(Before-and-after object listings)
---+---

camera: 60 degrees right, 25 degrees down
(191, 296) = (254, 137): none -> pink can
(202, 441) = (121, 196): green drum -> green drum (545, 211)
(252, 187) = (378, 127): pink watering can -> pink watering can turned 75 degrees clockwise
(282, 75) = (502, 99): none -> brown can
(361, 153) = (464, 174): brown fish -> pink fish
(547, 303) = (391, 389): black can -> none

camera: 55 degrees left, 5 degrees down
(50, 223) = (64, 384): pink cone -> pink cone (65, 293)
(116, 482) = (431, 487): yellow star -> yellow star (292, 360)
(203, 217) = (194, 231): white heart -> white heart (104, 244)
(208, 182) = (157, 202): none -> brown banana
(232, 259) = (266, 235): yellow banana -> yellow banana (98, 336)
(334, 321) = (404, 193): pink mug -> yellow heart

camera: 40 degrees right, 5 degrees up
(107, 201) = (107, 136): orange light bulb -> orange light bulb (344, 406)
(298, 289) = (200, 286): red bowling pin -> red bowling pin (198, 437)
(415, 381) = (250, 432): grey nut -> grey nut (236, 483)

---+---

* [EXERCISE AIM]
Find the lines above with the word "yellow". Copy them out.

* [REPLY TO THE EXERCISE]
(116, 482) = (431, 487): yellow star -> yellow star (292, 360)
(232, 259) = (266, 235): yellow banana -> yellow banana (98, 336)
(334, 321) = (404, 193): pink mug -> yellow heart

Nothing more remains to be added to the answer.